■ **EXTRACTED INFORMATION**:
━━━━━━━━

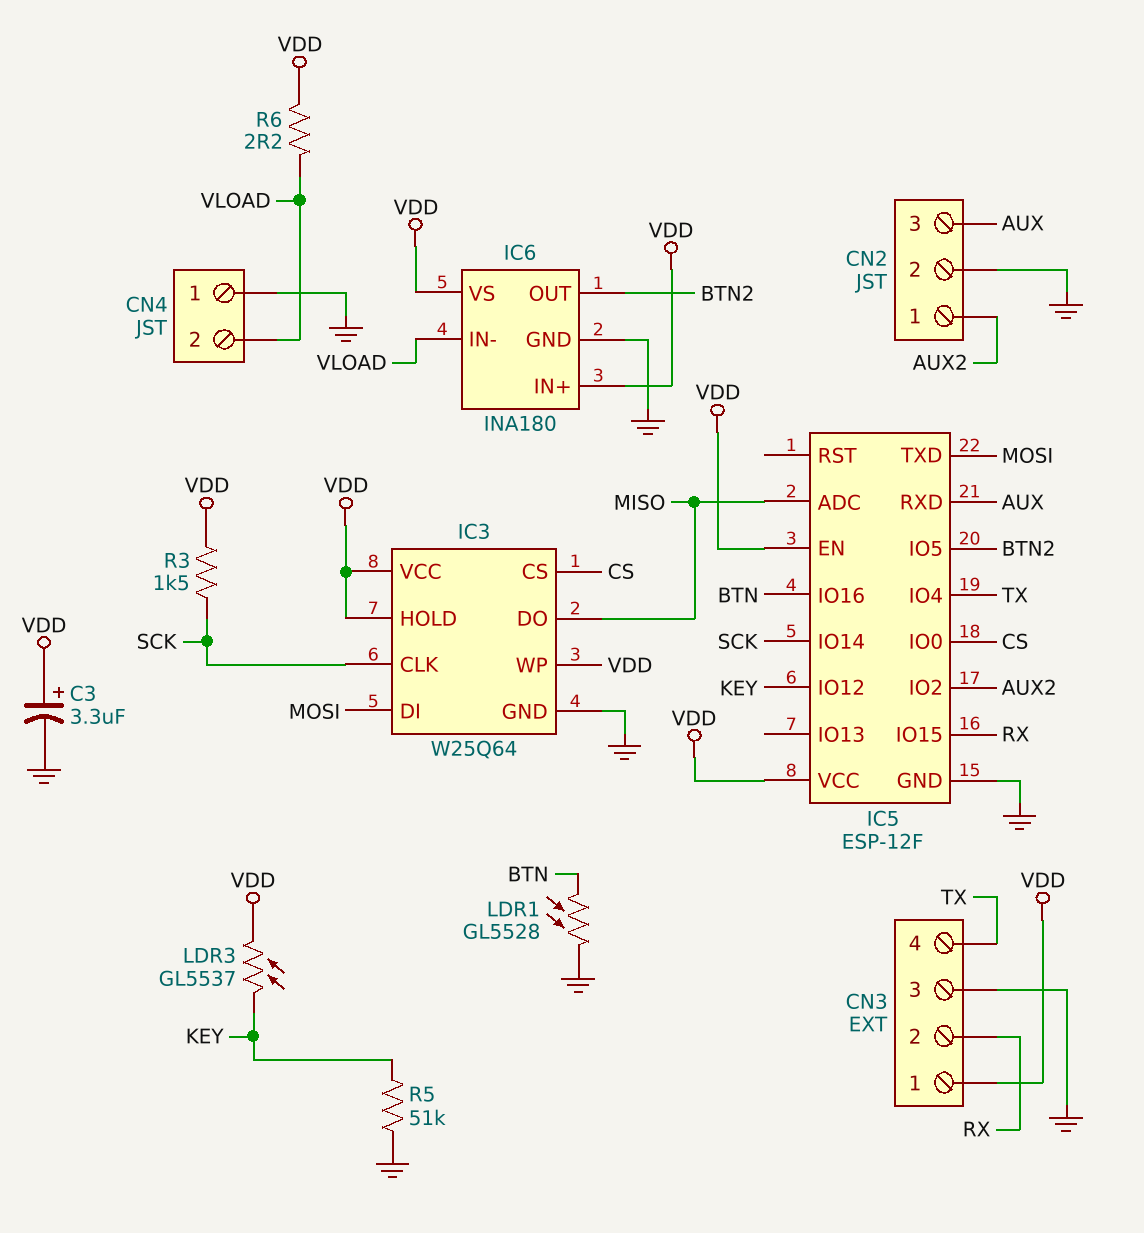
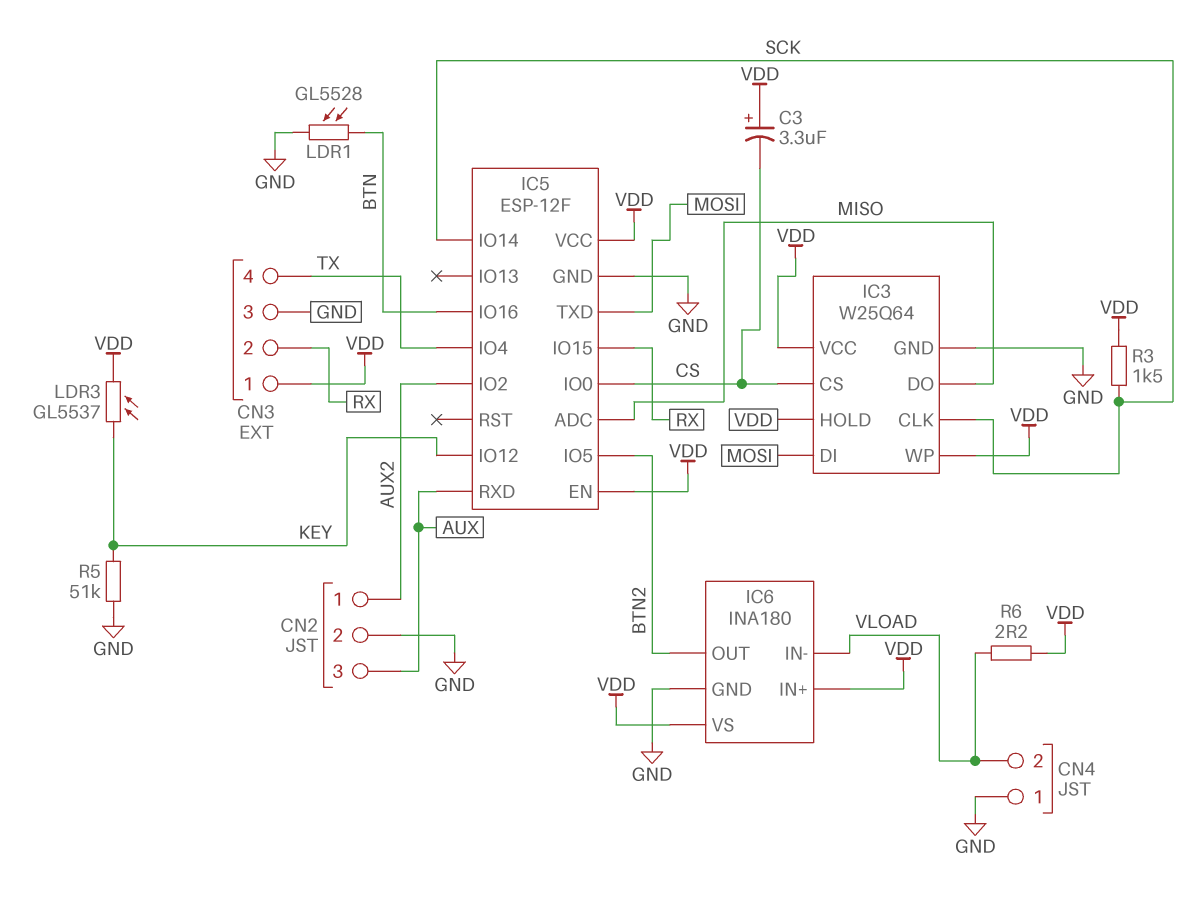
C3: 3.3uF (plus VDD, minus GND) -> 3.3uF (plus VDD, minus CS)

━━━━━━━━

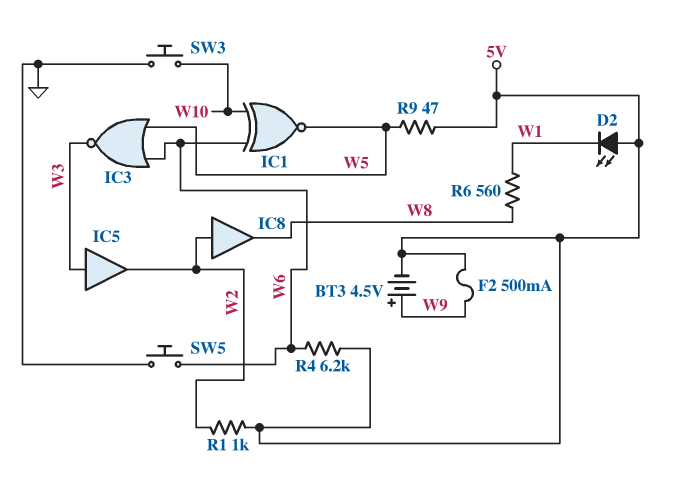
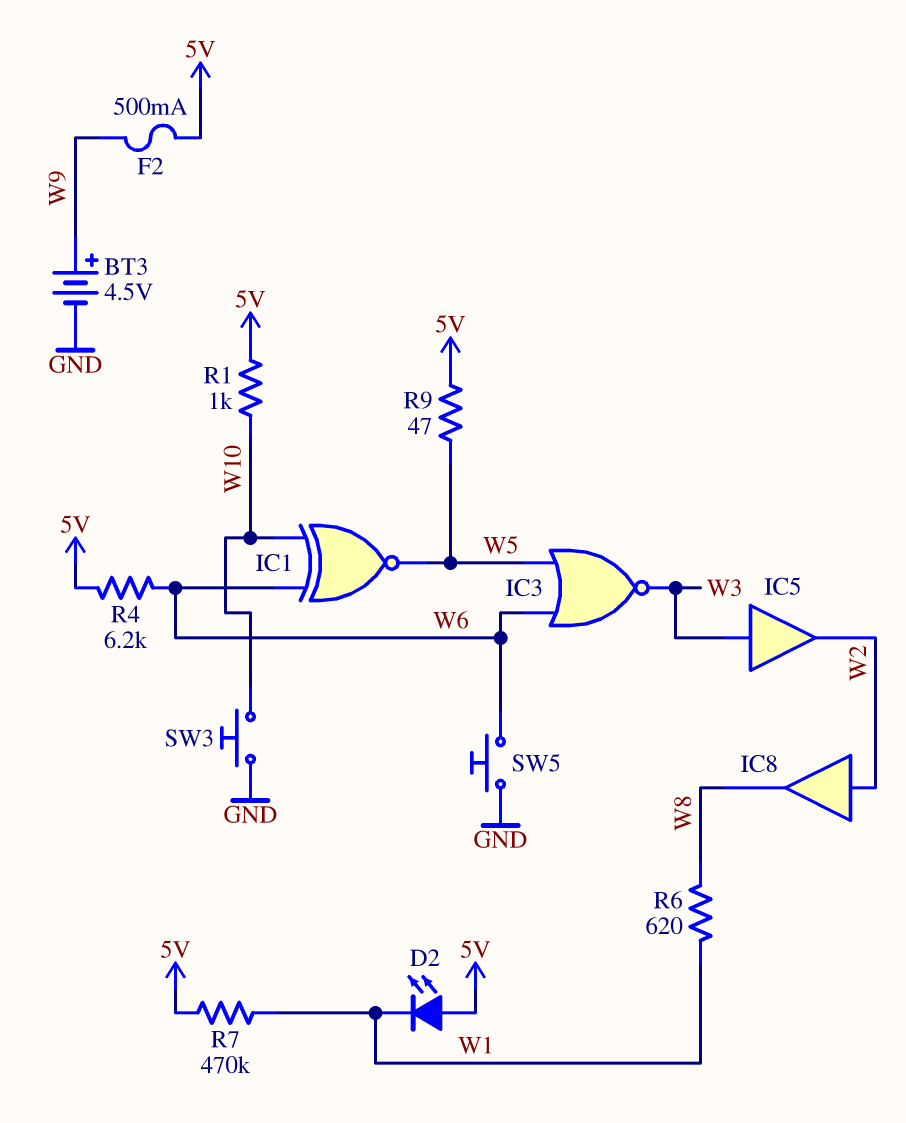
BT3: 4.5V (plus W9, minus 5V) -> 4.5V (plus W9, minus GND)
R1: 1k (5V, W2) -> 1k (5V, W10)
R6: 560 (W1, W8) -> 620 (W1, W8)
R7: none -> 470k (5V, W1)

━━━━━━━━

■ **ABOUT THIS TASK**:
From the records above, print exactly the lines that run from the line with "BT3: 4.5V (plus" to the line with "R7: none -> 470k (5V, W1)", inclusive.

■ **RESPONSE BELOW**:
BT3: 4.5V (plus W9, minus 5V) -> 4.5V (plus W9, minus GND)
R1: 1k (5V, W2) -> 1k (5V, W10)
R6: 560 (W1, W8) -> 620 (W1, W8)
R7: none -> 470k (5V, W1)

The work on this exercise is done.